- THE PROBLEM
Reproduce the records exactly.

= Beginning of Section =

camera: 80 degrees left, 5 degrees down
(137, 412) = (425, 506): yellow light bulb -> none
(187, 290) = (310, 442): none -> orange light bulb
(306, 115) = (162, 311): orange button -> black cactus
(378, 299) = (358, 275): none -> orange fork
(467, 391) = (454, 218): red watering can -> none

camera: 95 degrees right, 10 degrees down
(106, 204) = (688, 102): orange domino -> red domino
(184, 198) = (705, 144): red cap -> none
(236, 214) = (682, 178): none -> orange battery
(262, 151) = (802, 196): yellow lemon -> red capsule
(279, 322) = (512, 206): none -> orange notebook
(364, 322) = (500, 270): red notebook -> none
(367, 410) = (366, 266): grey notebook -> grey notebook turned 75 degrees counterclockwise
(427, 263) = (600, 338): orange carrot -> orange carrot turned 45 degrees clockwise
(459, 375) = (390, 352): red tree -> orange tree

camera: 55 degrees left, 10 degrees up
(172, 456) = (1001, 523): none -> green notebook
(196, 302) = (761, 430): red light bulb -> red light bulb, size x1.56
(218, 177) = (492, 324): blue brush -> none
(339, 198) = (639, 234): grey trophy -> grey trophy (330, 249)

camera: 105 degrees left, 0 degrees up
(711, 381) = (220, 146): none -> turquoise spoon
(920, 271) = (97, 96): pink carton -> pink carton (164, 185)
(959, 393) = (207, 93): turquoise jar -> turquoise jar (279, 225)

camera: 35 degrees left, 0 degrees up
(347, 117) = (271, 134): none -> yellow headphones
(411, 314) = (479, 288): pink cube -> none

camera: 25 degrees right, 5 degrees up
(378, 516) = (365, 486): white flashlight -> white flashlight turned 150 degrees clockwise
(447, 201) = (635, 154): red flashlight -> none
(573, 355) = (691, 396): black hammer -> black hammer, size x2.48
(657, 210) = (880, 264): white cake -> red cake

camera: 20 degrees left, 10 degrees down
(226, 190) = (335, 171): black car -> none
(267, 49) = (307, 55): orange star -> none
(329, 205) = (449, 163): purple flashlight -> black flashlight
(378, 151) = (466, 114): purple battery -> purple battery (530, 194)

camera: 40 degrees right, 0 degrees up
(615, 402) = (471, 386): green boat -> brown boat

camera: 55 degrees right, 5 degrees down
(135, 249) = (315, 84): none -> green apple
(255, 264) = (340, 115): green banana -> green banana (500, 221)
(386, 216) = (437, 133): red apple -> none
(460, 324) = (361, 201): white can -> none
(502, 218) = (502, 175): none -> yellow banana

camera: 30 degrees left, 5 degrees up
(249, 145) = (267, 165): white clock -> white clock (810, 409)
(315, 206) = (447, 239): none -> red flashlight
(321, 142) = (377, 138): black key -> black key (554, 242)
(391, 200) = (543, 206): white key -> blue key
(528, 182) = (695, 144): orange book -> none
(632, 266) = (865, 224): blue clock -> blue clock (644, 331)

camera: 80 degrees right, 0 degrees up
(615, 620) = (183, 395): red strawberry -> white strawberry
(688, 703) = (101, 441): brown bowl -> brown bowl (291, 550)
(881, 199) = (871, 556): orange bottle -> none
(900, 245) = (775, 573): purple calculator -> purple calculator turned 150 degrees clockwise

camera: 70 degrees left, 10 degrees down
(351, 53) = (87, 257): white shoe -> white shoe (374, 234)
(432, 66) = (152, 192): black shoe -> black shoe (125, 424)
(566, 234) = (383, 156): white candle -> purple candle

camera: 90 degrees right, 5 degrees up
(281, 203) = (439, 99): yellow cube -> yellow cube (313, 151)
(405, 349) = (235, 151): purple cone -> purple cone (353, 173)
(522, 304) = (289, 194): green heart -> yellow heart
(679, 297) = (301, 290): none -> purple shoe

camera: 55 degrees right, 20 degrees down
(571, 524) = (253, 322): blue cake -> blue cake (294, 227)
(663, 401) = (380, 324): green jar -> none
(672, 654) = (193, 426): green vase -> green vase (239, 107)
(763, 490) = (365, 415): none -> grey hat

= End of Section =

- ANSWER BELOW
camera: 80 degrees left, 5 degrees down
(137, 412) = (425, 506): yellow light bulb -> none
(187, 290) = (310, 442): none -> orange light bulb
(306, 115) = (162, 311): orange button -> black cactus
(378, 299) = (358, 275): none -> orange fork
(467, 391) = (454, 218): red watering can -> none

camera: 95 degrees right, 10 degrees down
(106, 204) = (688, 102): orange domino -> red domino
(184, 198) = (705, 144): red cap -> none
(236, 214) = (682, 178): none -> orange battery
(262, 151) = (802, 196): yellow lemon -> red capsule
(279, 322) = (512, 206): none -> orange notebook
(364, 322) = (500, 270): red notebook -> none
(367, 410) = (366, 266): grey notebook -> grey notebook turned 75 degrees counterclockwise
(427, 263) = (600, 338): orange carrot -> orange carrot turned 45 degrees clockwise
(459, 375) = (390, 352): red tree -> orange tree

camera: 55 degrees left, 10 degrees up
(172, 456) = (1001, 523): none -> green notebook
(196, 302) = (761, 430): red light bulb -> red light bulb, size x1.56
(218, 177) = (492, 324): blue brush -> none
(339, 198) = (639, 234): grey trophy -> grey trophy (330, 249)

camera: 105 degrees left, 0 degrees up
(711, 381) = (220, 146): none -> turquoise spoon
(920, 271) = (97, 96): pink carton -> pink carton (164, 185)
(959, 393) = (207, 93): turquoise jar -> turquoise jar (279, 225)

camera: 35 degrees left, 0 degrees up
(347, 117) = (271, 134): none -> yellow headphones
(411, 314) = (479, 288): pink cube -> none

camera: 25 degrees right, 5 degrees up
(378, 516) = (365, 486): white flashlight -> white flashlight turned 150 degrees clockwise
(447, 201) = (635, 154): red flashlight -> none
(573, 355) = (691, 396): black hammer -> black hammer, size x2.48
(657, 210) = (880, 264): white cake -> red cake

camera: 20 degrees left, 10 degrees down
(226, 190) = (335, 171): black car -> none
(267, 49) = (307, 55): orange star -> none
(329, 205) = (449, 163): purple flashlight -> black flashlight
(378, 151) = (466, 114): purple battery -> purple battery (530, 194)

camera: 40 degrees right, 0 degrees up
(615, 402) = (471, 386): green boat -> brown boat

camera: 55 degrees right, 5 degrees down
(135, 249) = (315, 84): none -> green apple
(255, 264) = (340, 115): green banana -> green banana (500, 221)
(386, 216) = (437, 133): red apple -> none
(460, 324) = (361, 201): white can -> none
(502, 218) = (502, 175): none -> yellow banana

camera: 30 degrees left, 5 degrees up
(249, 145) = (267, 165): white clock -> white clock (810, 409)
(315, 206) = (447, 239): none -> red flashlight
(321, 142) = (377, 138): black key -> black key (554, 242)
(391, 200) = (543, 206): white key -> blue key
(528, 182) = (695, 144): orange book -> none
(632, 266) = (865, 224): blue clock -> blue clock (644, 331)

camera: 80 degrees right, 0 degrees up
(615, 620) = (183, 395): red strawberry -> white strawberry
(688, 703) = (101, 441): brown bowl -> brown bowl (291, 550)
(881, 199) = (871, 556): orange bottle -> none
(900, 245) = (775, 573): purple calculator -> purple calculator turned 150 degrees clockwise

camera: 70 degrees left, 10 degrees down
(351, 53) = (87, 257): white shoe -> white shoe (374, 234)
(432, 66) = (152, 192): black shoe -> black shoe (125, 424)
(566, 234) = (383, 156): white candle -> purple candle

camera: 90 degrees right, 5 degrees up
(281, 203) = (439, 99): yellow cube -> yellow cube (313, 151)
(405, 349) = (235, 151): purple cone -> purple cone (353, 173)
(522, 304) = (289, 194): green heart -> yellow heart
(679, 297) = (301, 290): none -> purple shoe

camera: 55 degrees right, 20 degrees down
(571, 524) = (253, 322): blue cake -> blue cake (294, 227)
(663, 401) = (380, 324): green jar -> none
(672, 654) = (193, 426): green vase -> green vase (239, 107)
(763, 490) = (365, 415): none -> grey hat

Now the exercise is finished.